[Start of Source records]

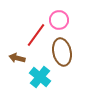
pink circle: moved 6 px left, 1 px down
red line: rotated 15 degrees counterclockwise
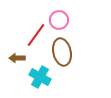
brown arrow: rotated 14 degrees counterclockwise
cyan cross: rotated 10 degrees counterclockwise
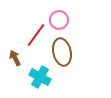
brown arrow: moved 2 px left; rotated 63 degrees clockwise
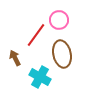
brown ellipse: moved 2 px down
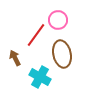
pink circle: moved 1 px left
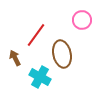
pink circle: moved 24 px right
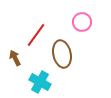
pink circle: moved 2 px down
cyan cross: moved 5 px down
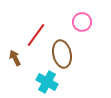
cyan cross: moved 7 px right
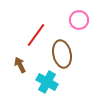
pink circle: moved 3 px left, 2 px up
brown arrow: moved 5 px right, 7 px down
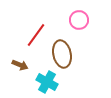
brown arrow: rotated 140 degrees clockwise
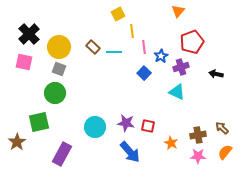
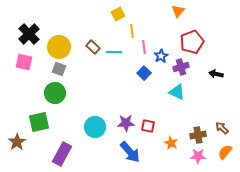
purple star: rotated 12 degrees counterclockwise
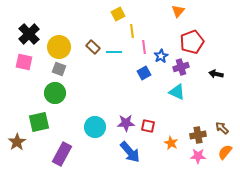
blue square: rotated 16 degrees clockwise
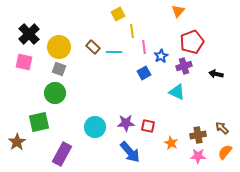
purple cross: moved 3 px right, 1 px up
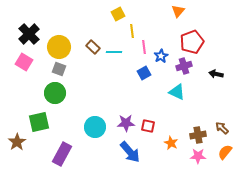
pink square: rotated 18 degrees clockwise
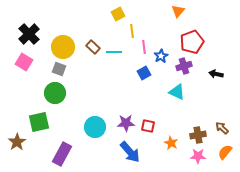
yellow circle: moved 4 px right
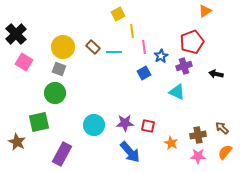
orange triangle: moved 27 px right; rotated 16 degrees clockwise
black cross: moved 13 px left
purple star: moved 1 px left
cyan circle: moved 1 px left, 2 px up
brown star: rotated 12 degrees counterclockwise
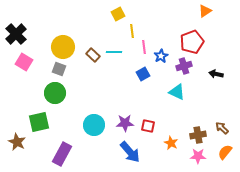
brown rectangle: moved 8 px down
blue square: moved 1 px left, 1 px down
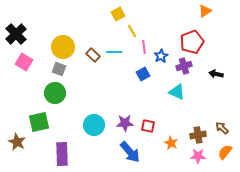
yellow line: rotated 24 degrees counterclockwise
purple rectangle: rotated 30 degrees counterclockwise
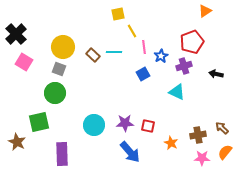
yellow square: rotated 16 degrees clockwise
pink star: moved 4 px right, 2 px down
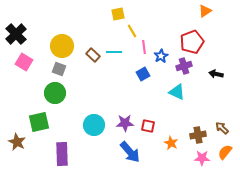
yellow circle: moved 1 px left, 1 px up
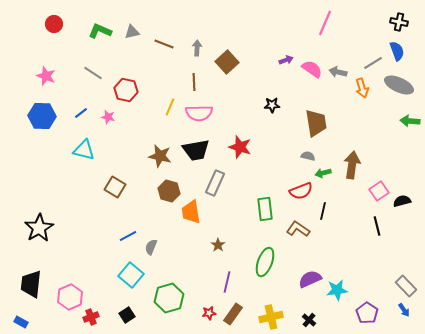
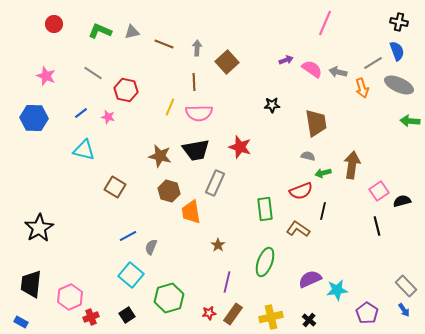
blue hexagon at (42, 116): moved 8 px left, 2 px down
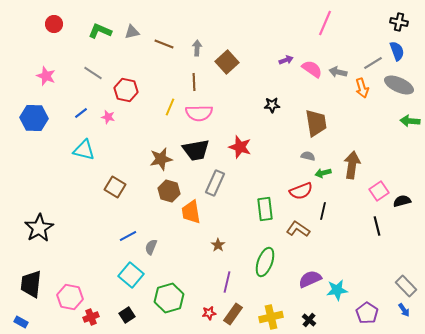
brown star at (160, 156): moved 1 px right, 3 px down; rotated 25 degrees counterclockwise
pink hexagon at (70, 297): rotated 25 degrees counterclockwise
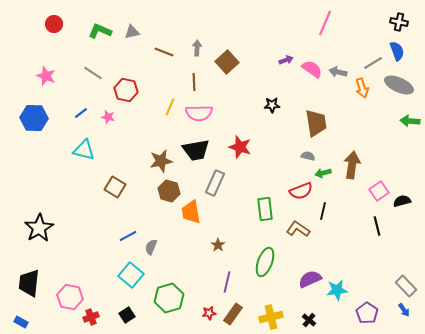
brown line at (164, 44): moved 8 px down
brown star at (161, 159): moved 2 px down
black trapezoid at (31, 284): moved 2 px left, 1 px up
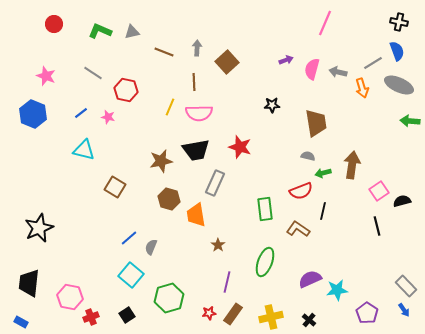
pink semicircle at (312, 69): rotated 110 degrees counterclockwise
blue hexagon at (34, 118): moved 1 px left, 4 px up; rotated 20 degrees clockwise
brown hexagon at (169, 191): moved 8 px down
orange trapezoid at (191, 212): moved 5 px right, 3 px down
black star at (39, 228): rotated 8 degrees clockwise
blue line at (128, 236): moved 1 px right, 2 px down; rotated 12 degrees counterclockwise
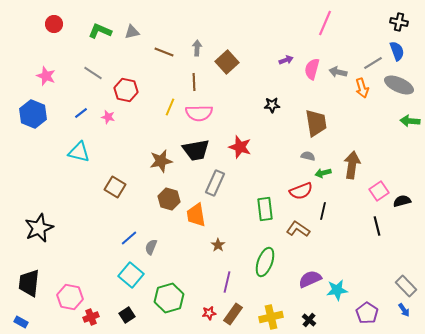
cyan triangle at (84, 150): moved 5 px left, 2 px down
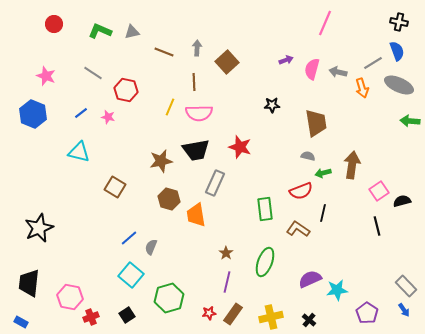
black line at (323, 211): moved 2 px down
brown star at (218, 245): moved 8 px right, 8 px down
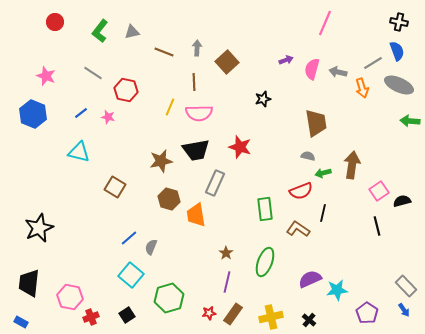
red circle at (54, 24): moved 1 px right, 2 px up
green L-shape at (100, 31): rotated 75 degrees counterclockwise
black star at (272, 105): moved 9 px left, 6 px up; rotated 14 degrees counterclockwise
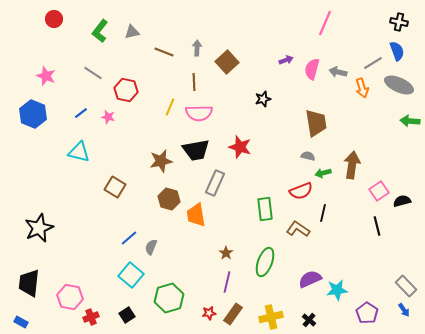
red circle at (55, 22): moved 1 px left, 3 px up
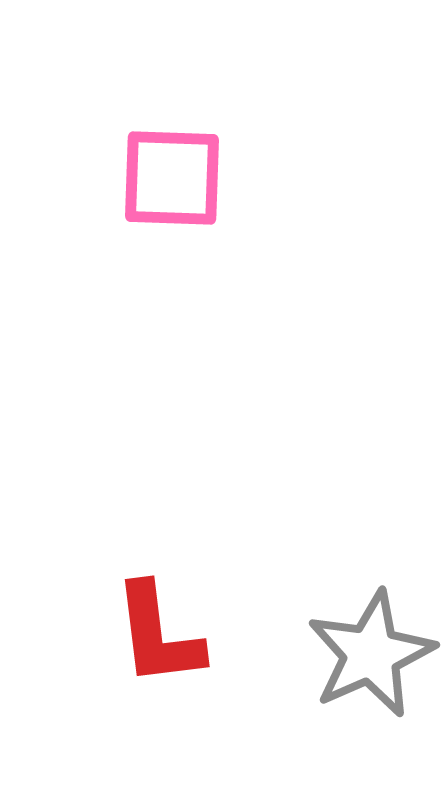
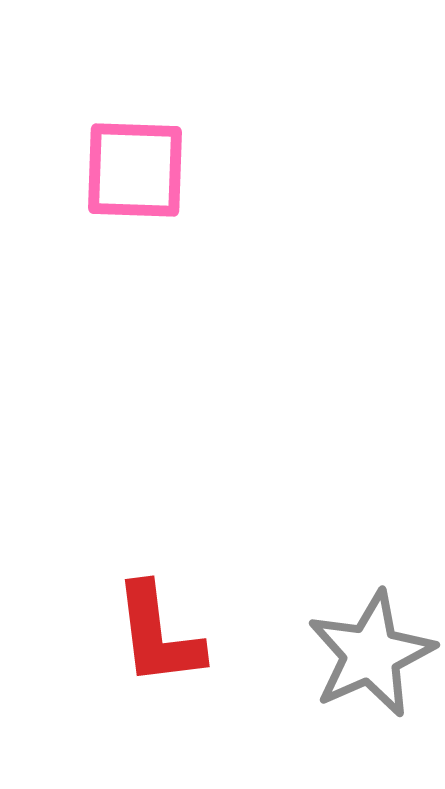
pink square: moved 37 px left, 8 px up
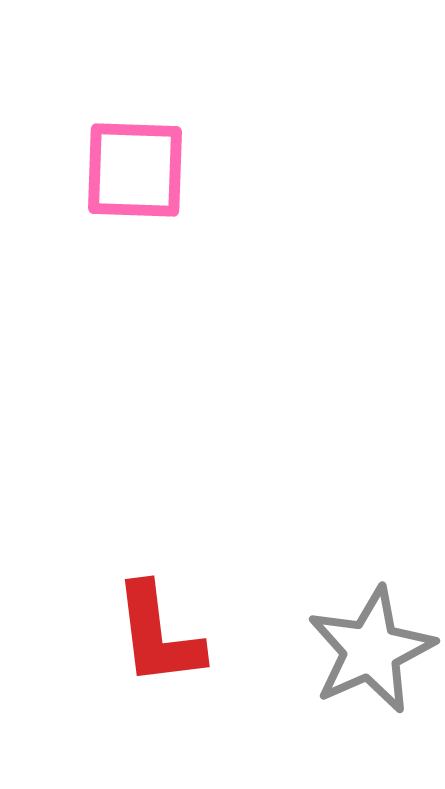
gray star: moved 4 px up
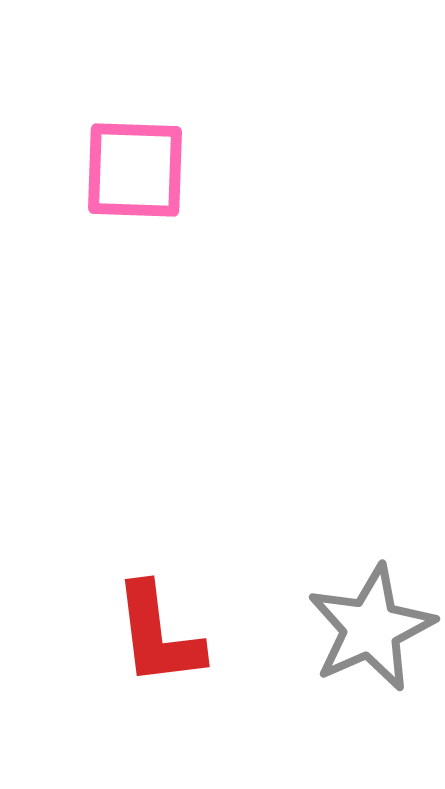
gray star: moved 22 px up
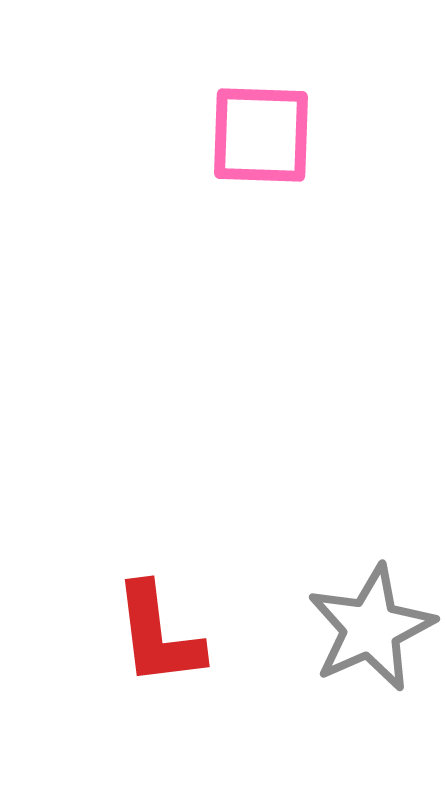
pink square: moved 126 px right, 35 px up
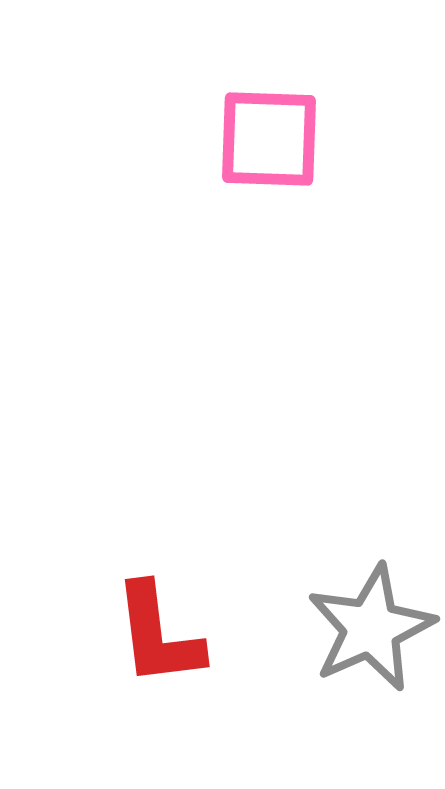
pink square: moved 8 px right, 4 px down
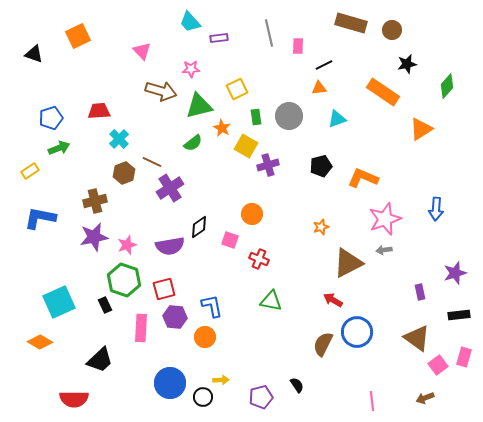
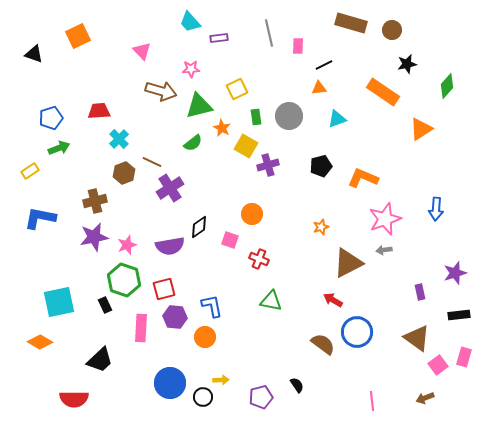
cyan square at (59, 302): rotated 12 degrees clockwise
brown semicircle at (323, 344): rotated 100 degrees clockwise
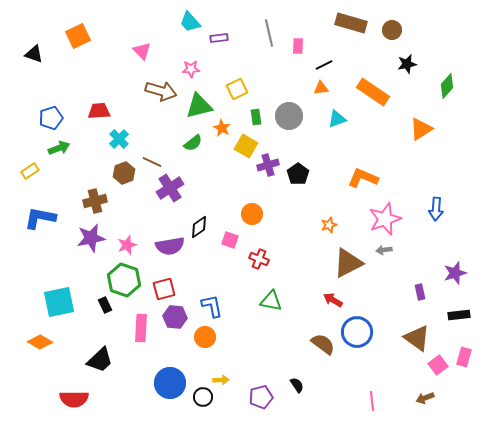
orange triangle at (319, 88): moved 2 px right
orange rectangle at (383, 92): moved 10 px left
black pentagon at (321, 166): moved 23 px left, 8 px down; rotated 20 degrees counterclockwise
orange star at (321, 227): moved 8 px right, 2 px up
purple star at (94, 237): moved 3 px left, 1 px down
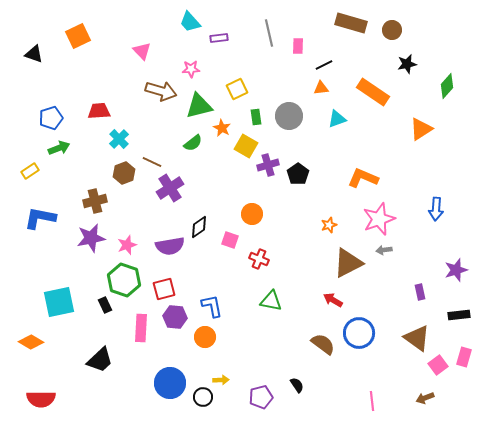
pink star at (385, 219): moved 6 px left
purple star at (455, 273): moved 1 px right, 3 px up
blue circle at (357, 332): moved 2 px right, 1 px down
orange diamond at (40, 342): moved 9 px left
red semicircle at (74, 399): moved 33 px left
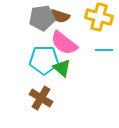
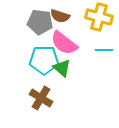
gray pentagon: moved 2 px left, 4 px down; rotated 15 degrees clockwise
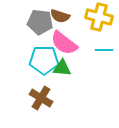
green triangle: rotated 36 degrees counterclockwise
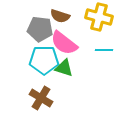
gray pentagon: moved 7 px down
green triangle: moved 2 px right; rotated 12 degrees clockwise
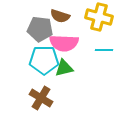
pink semicircle: rotated 36 degrees counterclockwise
green triangle: rotated 30 degrees counterclockwise
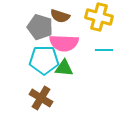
gray pentagon: moved 2 px up; rotated 10 degrees clockwise
green triangle: rotated 18 degrees clockwise
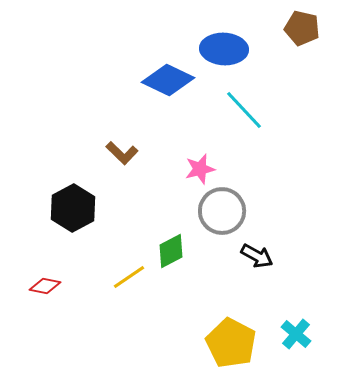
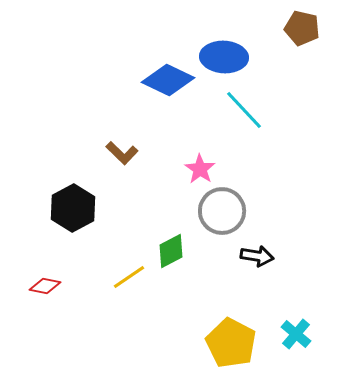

[End of Source records]

> [Written request]:
Retype all the items above line for line, leaving out the pictures.

> [Output of the exercise]:
pink circle: moved 6 px left, 1 px down
red line: rotated 15 degrees counterclockwise
brown arrow: rotated 14 degrees counterclockwise
cyan cross: rotated 10 degrees counterclockwise
brown arrow: moved 2 px left; rotated 63 degrees clockwise
brown ellipse: moved 2 px down
pink circle: moved 1 px left
pink circle: moved 24 px right
pink circle: moved 2 px down
cyan cross: moved 5 px down
cyan cross: moved 7 px right
pink circle: moved 3 px left, 2 px up
brown arrow: moved 5 px right, 7 px down
brown arrow: rotated 140 degrees clockwise
purple star: rotated 12 degrees counterclockwise
blue square: rotated 16 degrees clockwise
purple cross: moved 3 px right, 1 px up
pink square: rotated 18 degrees clockwise
yellow circle: moved 4 px right
orange triangle: moved 27 px right; rotated 16 degrees clockwise
black cross: moved 13 px left
purple star: moved 1 px left
cyan circle: moved 1 px left, 2 px up
brown star: rotated 12 degrees counterclockwise
brown rectangle: moved 8 px down
blue square: moved 1 px left, 1 px down
yellow line: rotated 24 degrees counterclockwise
purple rectangle: rotated 30 degrees counterclockwise
yellow square: rotated 16 degrees clockwise
pink star: moved 4 px right, 2 px down
yellow circle: moved 1 px left, 1 px up
blue hexagon at (42, 116): moved 8 px left, 2 px down
brown star at (160, 156): moved 1 px right, 3 px down; rotated 25 degrees counterclockwise
pink hexagon at (70, 297): rotated 25 degrees counterclockwise
brown line at (164, 44): moved 8 px down
brown star at (161, 159): moved 2 px down
black trapezoid at (31, 284): moved 2 px left, 1 px up
pink semicircle at (312, 69): rotated 110 degrees counterclockwise
blue hexagon at (34, 118): moved 1 px left, 4 px up; rotated 20 degrees clockwise
brown hexagon at (169, 191): moved 8 px down
orange trapezoid at (191, 212): moved 5 px right, 3 px down
black star at (39, 228): rotated 8 degrees clockwise
blue line at (128, 236): moved 1 px right, 2 px down; rotated 12 degrees counterclockwise
cyan triangle at (84, 150): moved 5 px left, 2 px down
black line at (323, 211): moved 2 px down
brown star at (218, 245): moved 8 px right, 8 px down
red circle at (54, 24): moved 1 px right, 2 px up
green L-shape at (100, 31): rotated 75 degrees counterclockwise
black star at (272, 105): moved 9 px left, 6 px up; rotated 14 degrees counterclockwise
red circle at (55, 22): moved 1 px left, 3 px up
pink square: moved 37 px left, 8 px up
gray star: moved 4 px up
gray star: moved 22 px up
pink square: moved 126 px right, 35 px up
pink square: moved 8 px right, 4 px down
cyan square at (59, 302): rotated 12 degrees clockwise
brown semicircle at (323, 344): rotated 100 degrees clockwise
orange triangle at (319, 88): moved 2 px right
orange rectangle at (383, 92): moved 10 px left
black pentagon at (321, 166): moved 23 px left, 8 px down; rotated 20 degrees counterclockwise
orange star at (321, 227): moved 8 px right, 2 px up
purple star at (94, 237): moved 3 px left, 1 px down
pink star at (385, 219): moved 6 px left
purple star at (455, 273): moved 1 px right, 3 px up
blue circle at (357, 332): moved 2 px right, 1 px down
orange diamond at (40, 342): moved 9 px left
red semicircle at (74, 399): moved 33 px left
gray pentagon: moved 2 px left, 4 px down; rotated 15 degrees clockwise
green triangle: rotated 36 degrees counterclockwise
gray pentagon: moved 7 px down
green triangle: moved 2 px right; rotated 12 degrees clockwise
pink semicircle: rotated 36 degrees counterclockwise
green triangle: rotated 30 degrees counterclockwise
gray pentagon: moved 2 px up; rotated 10 degrees clockwise
green triangle: rotated 18 degrees clockwise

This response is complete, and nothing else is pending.